* _EXERCISE AIM_
Copy all lines below containing "size".

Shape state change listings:
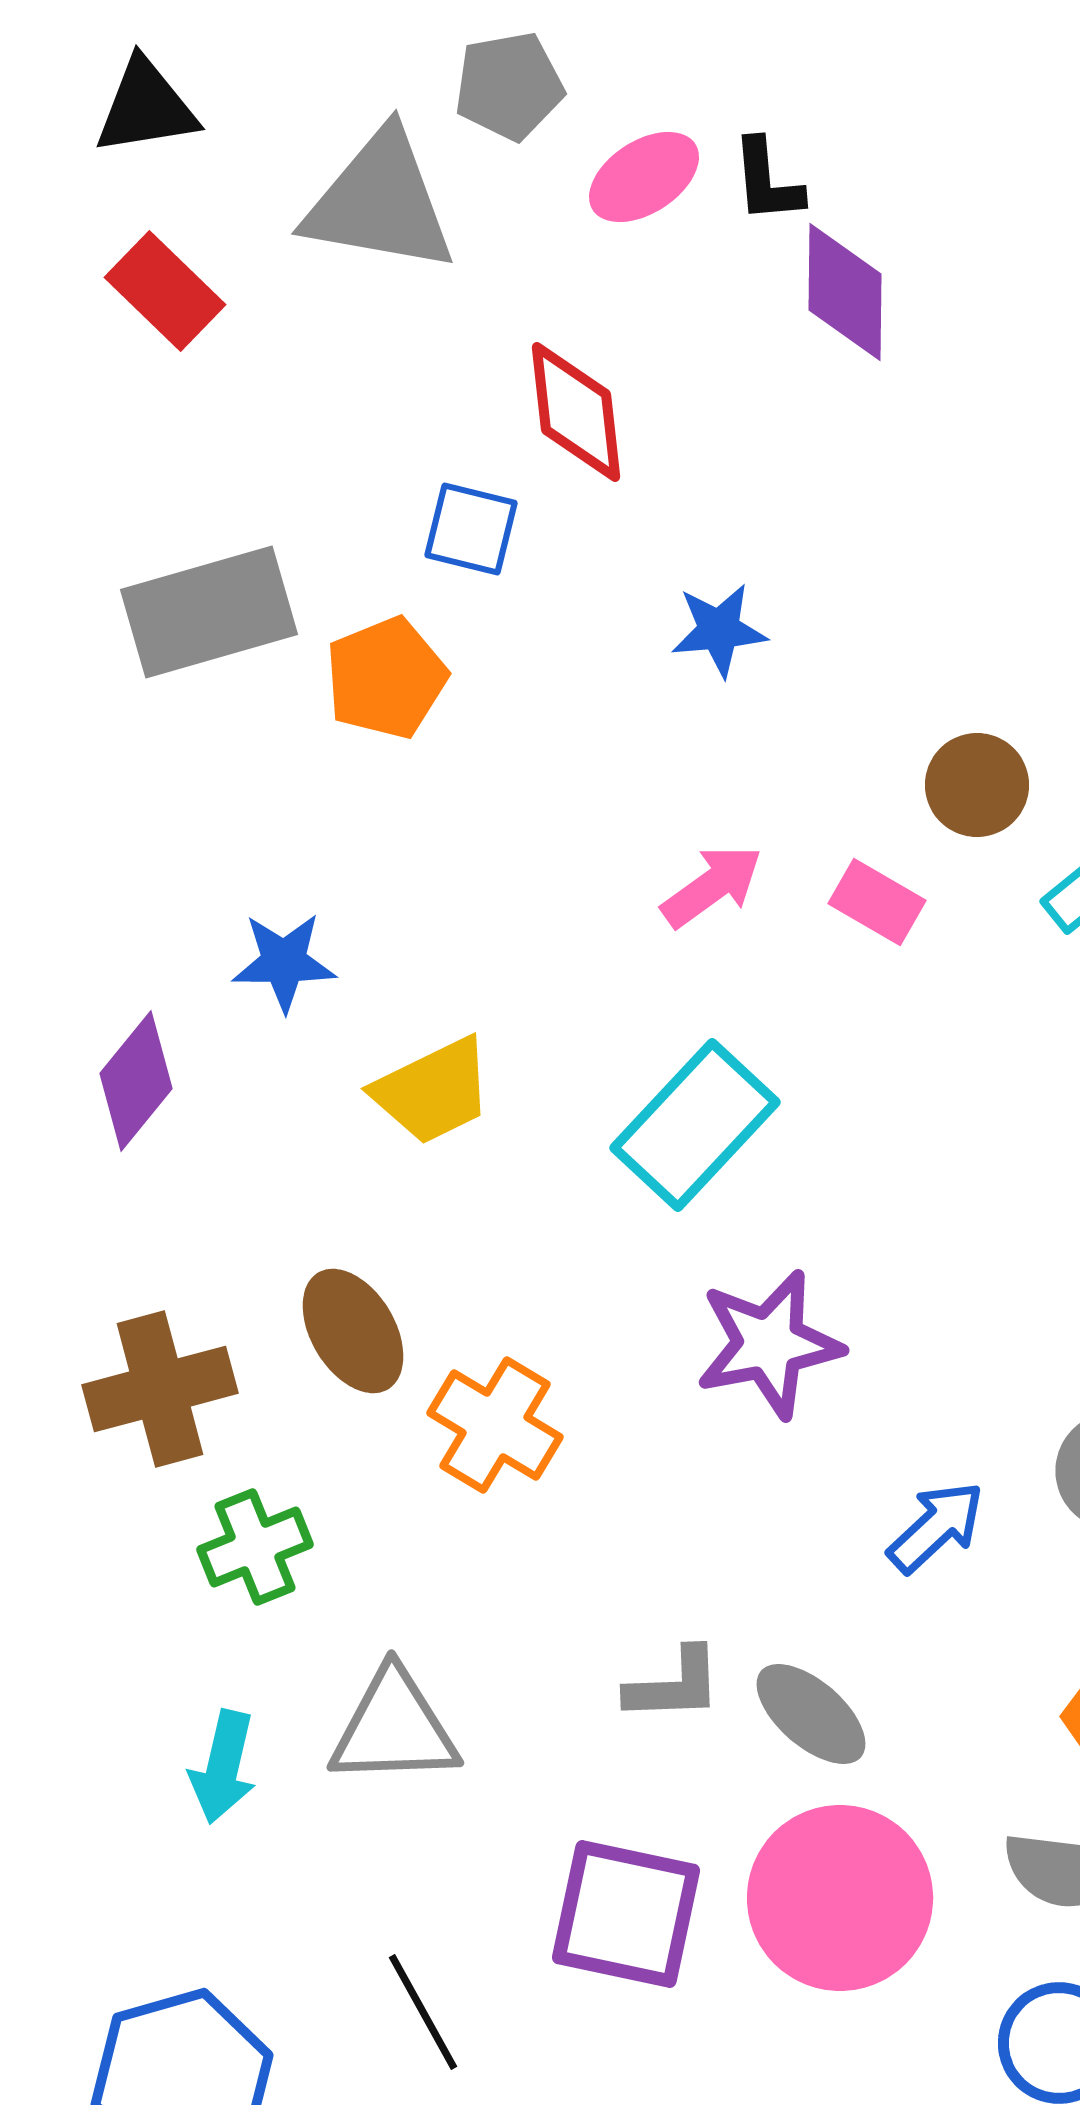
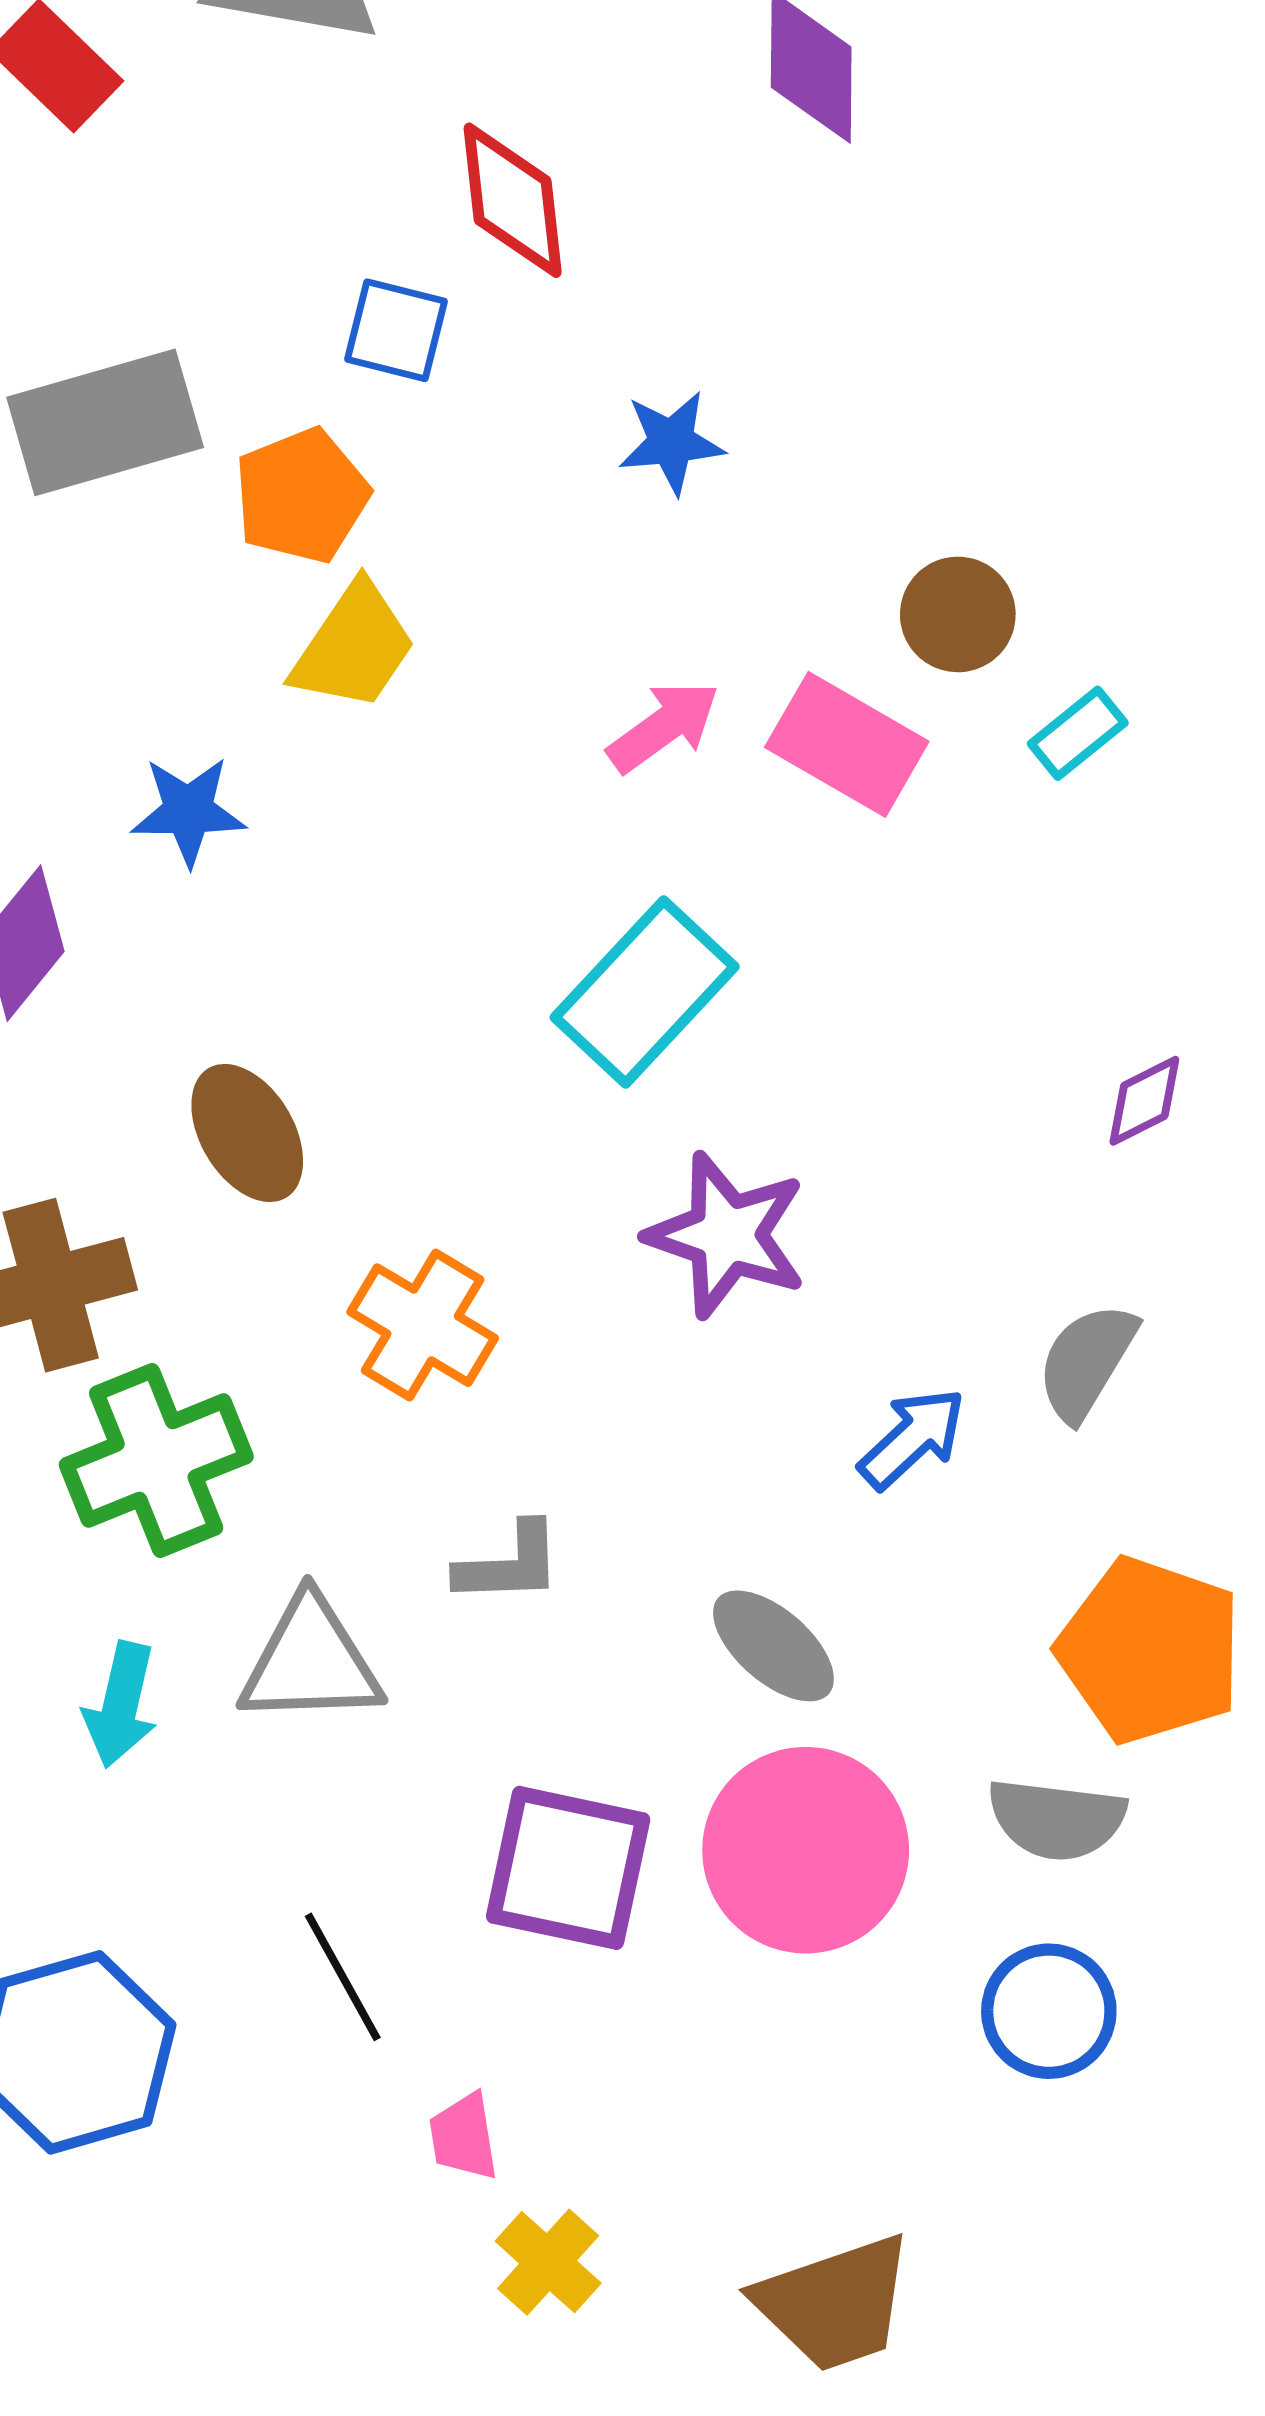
pink rectangle: (877, 902) -> (847, 744), size x1.5
yellow trapezoid: (433, 1091) -> (354, 647), moved, turned -30
brown ellipse: (353, 1331) -> (247, 1133), moved
purple star: (769, 1344) -> (727, 1235), turned 30
green cross: (255, 1547) -> (156, 1461), size x1.5
gray L-shape: (674, 1685) -> (509, 1564), moved

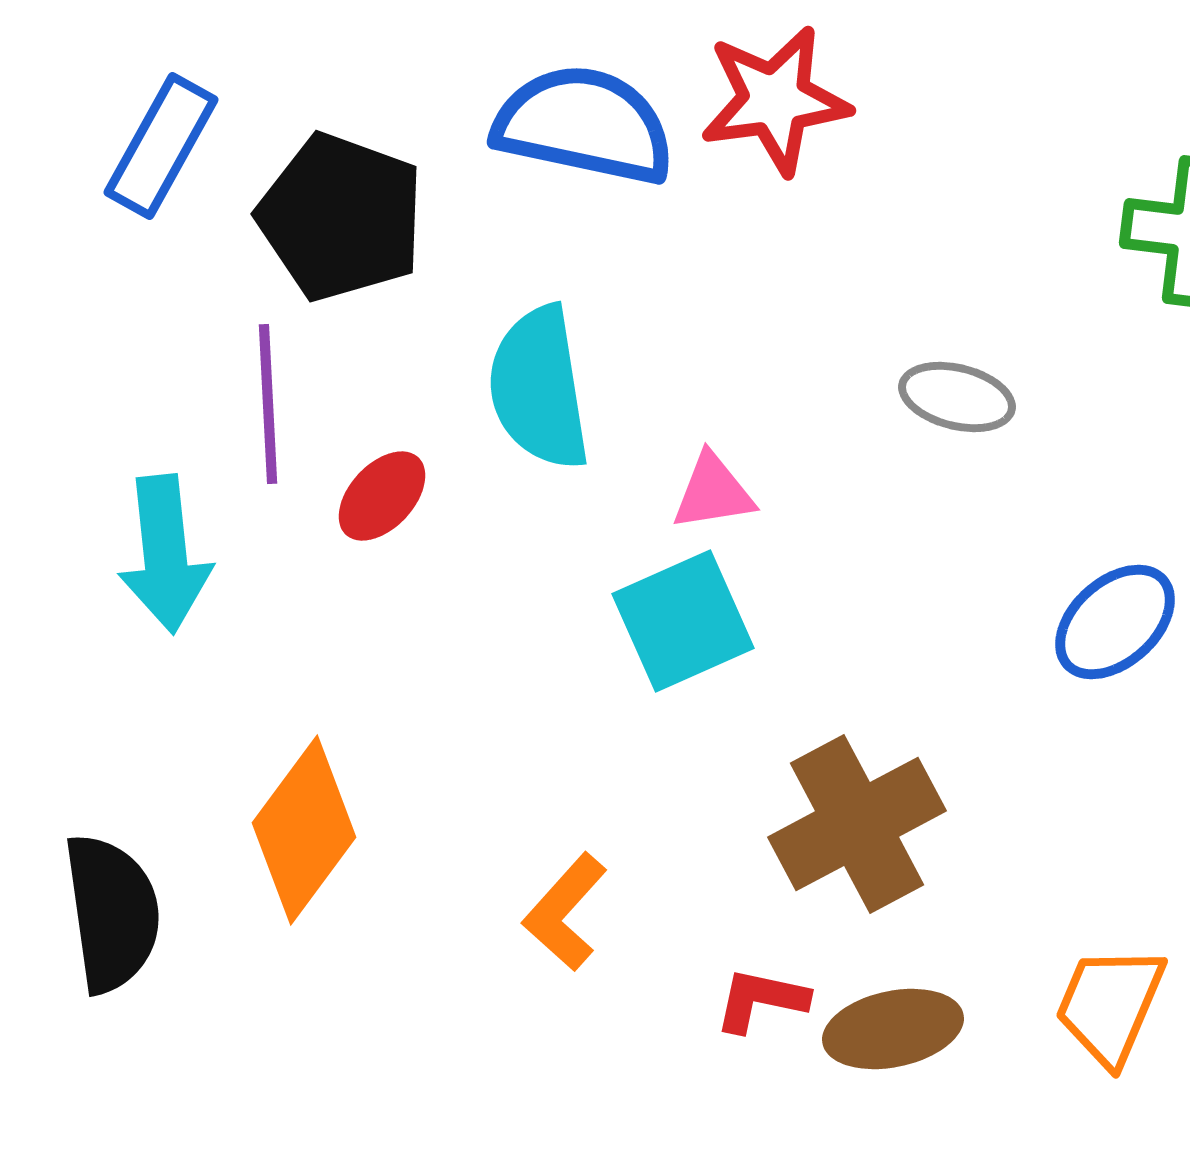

* _RESPONSE AREA_
pink rectangle: (877, 902) -> (847, 744), size x1.5
green cross: (255, 1547) -> (156, 1461), size x1.5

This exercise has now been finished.